Task material:
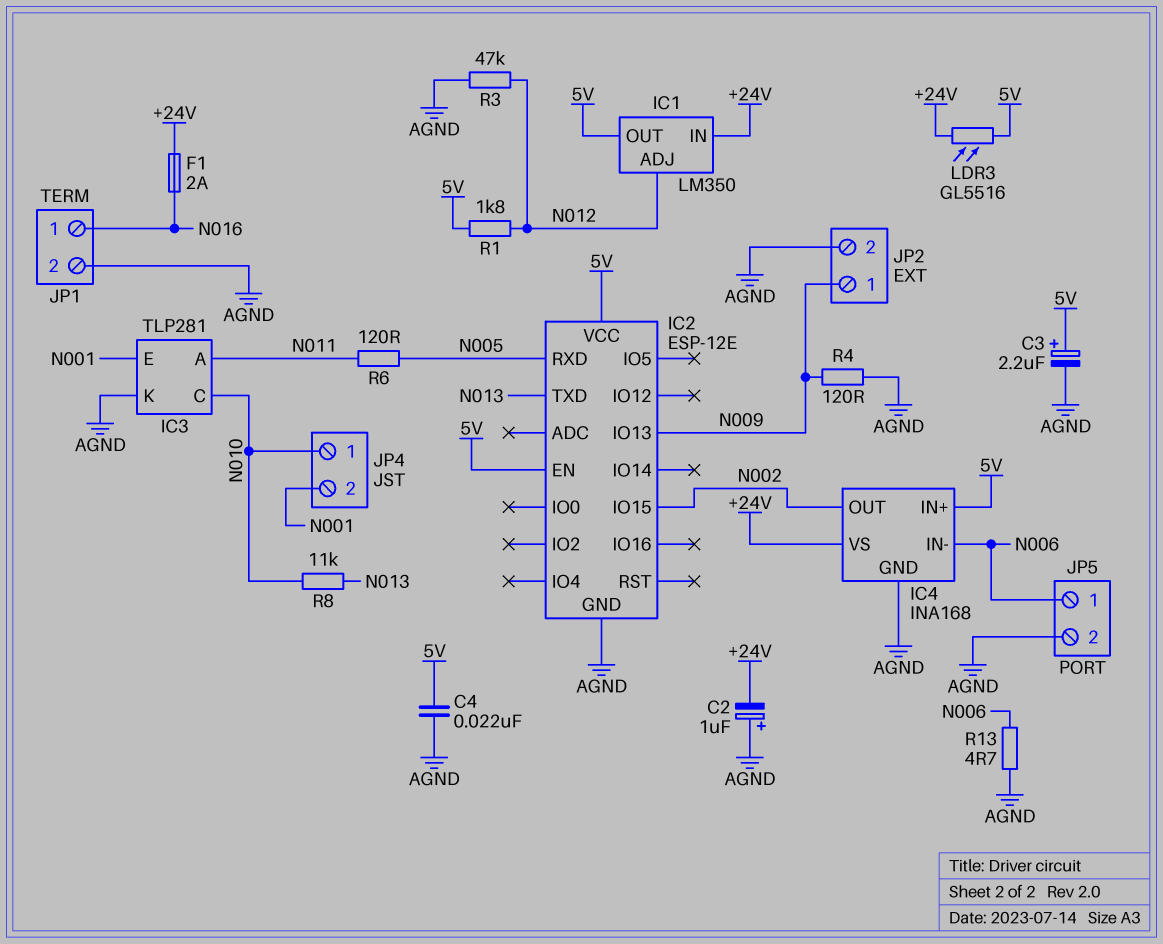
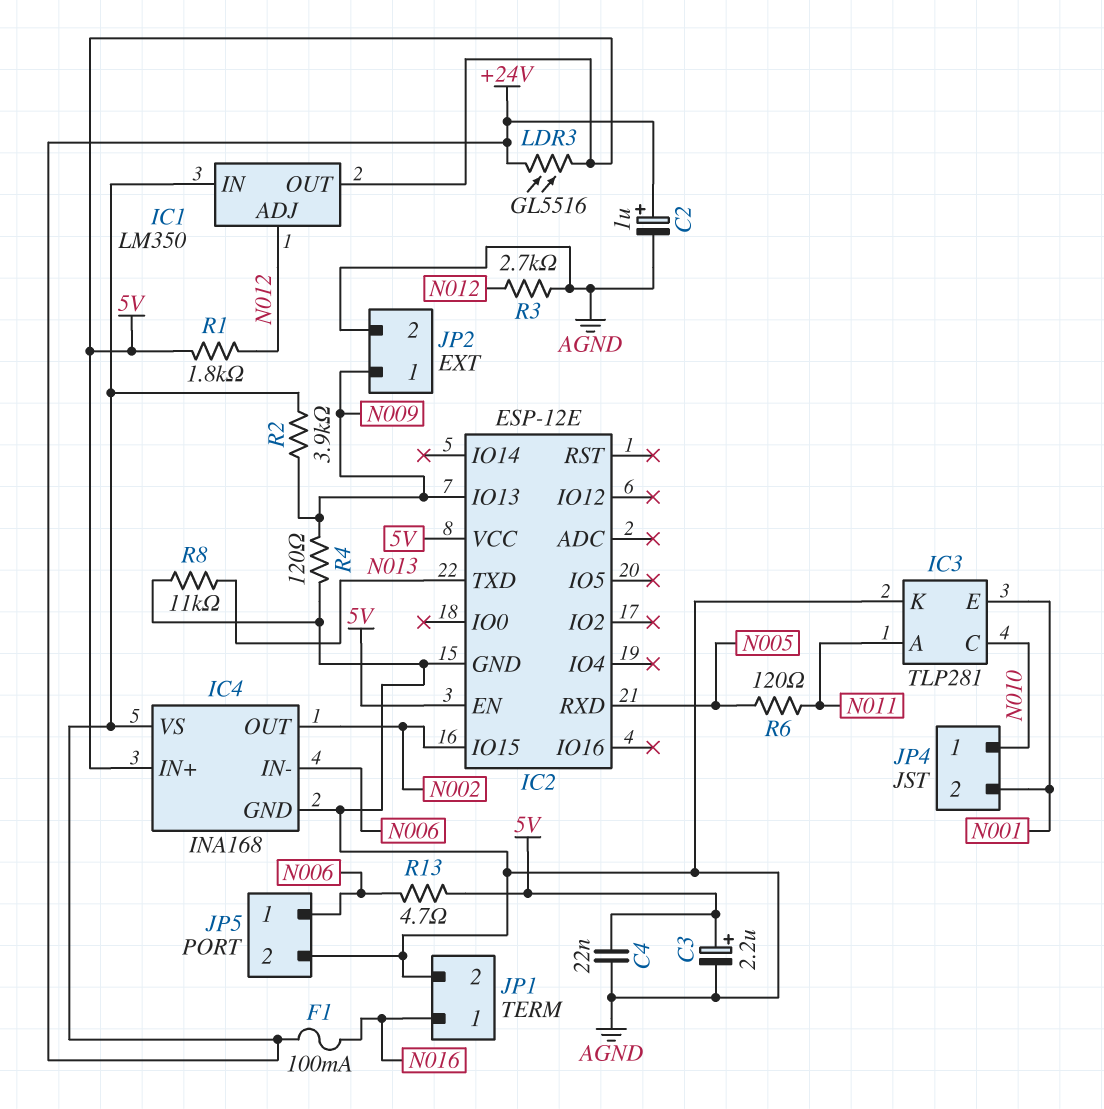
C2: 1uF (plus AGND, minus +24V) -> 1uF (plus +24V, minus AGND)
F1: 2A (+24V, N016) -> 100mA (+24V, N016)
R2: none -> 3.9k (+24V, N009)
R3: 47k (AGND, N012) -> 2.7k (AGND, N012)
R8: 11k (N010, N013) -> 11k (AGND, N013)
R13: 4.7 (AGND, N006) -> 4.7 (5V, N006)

==

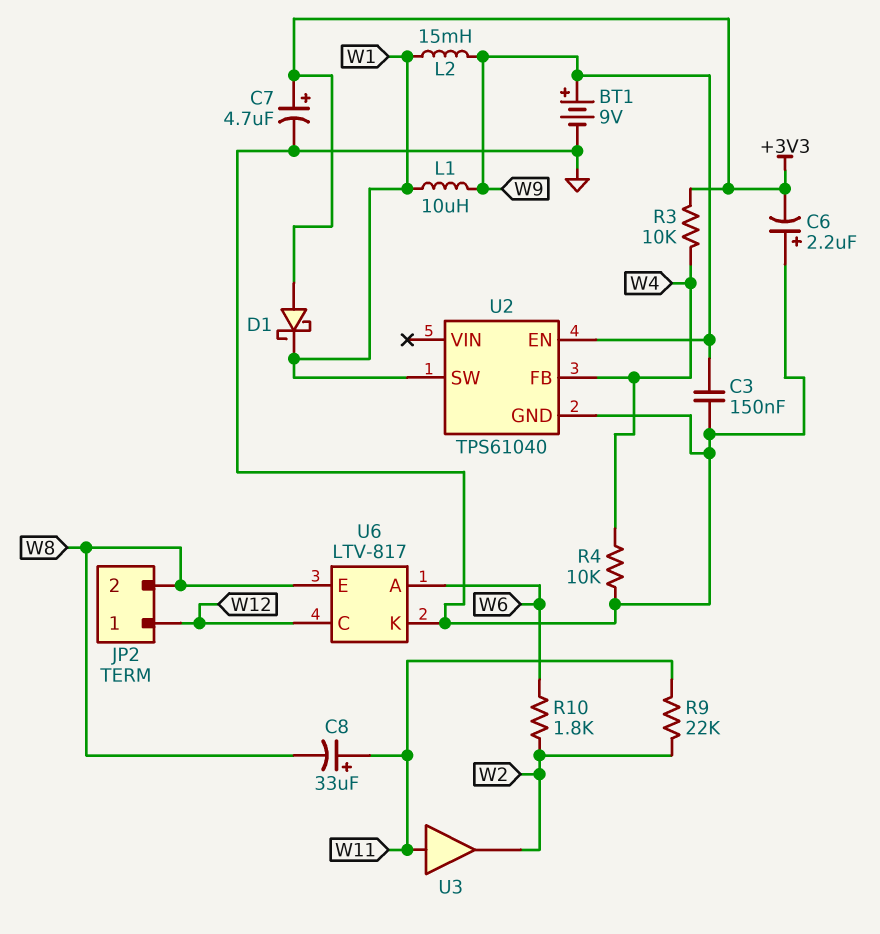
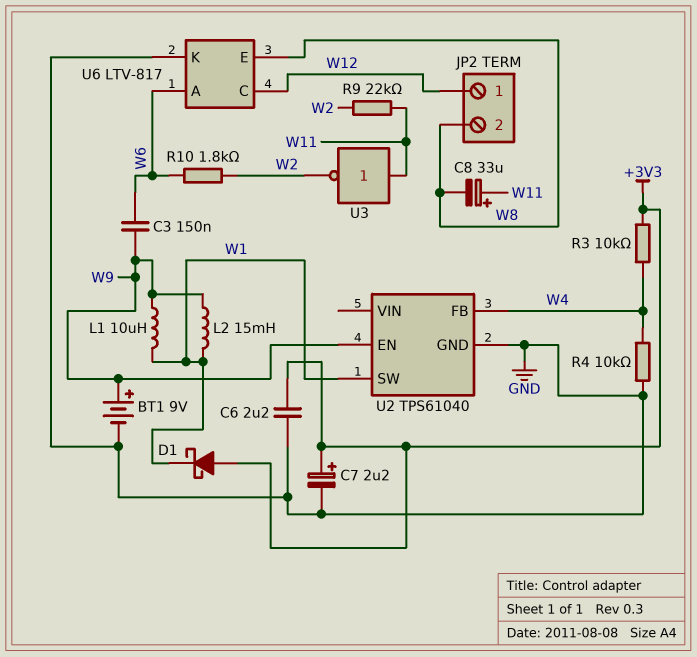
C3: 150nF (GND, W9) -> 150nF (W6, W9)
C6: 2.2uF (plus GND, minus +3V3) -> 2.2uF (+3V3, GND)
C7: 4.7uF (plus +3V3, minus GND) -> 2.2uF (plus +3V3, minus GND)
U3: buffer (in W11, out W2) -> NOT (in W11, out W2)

What you will do: Write out exactly the lines above between the line with "C2: 1uF (plus" and the line with "R13: 4.7 (AGND, N006) -> 4.7 (5V, N006)", inclusive, and nothing beyond them.

Solution:
C2: 1uF (plus AGND, minus +24V) -> 1uF (plus +24V, minus AGND)
F1: 2A (+24V, N016) -> 100mA (+24V, N016)
R2: none -> 3.9k (+24V, N009)
R3: 47k (AGND, N012) -> 2.7k (AGND, N012)
R8: 11k (N010, N013) -> 11k (AGND, N013)
R13: 4.7 (AGND, N006) -> 4.7 (5V, N006)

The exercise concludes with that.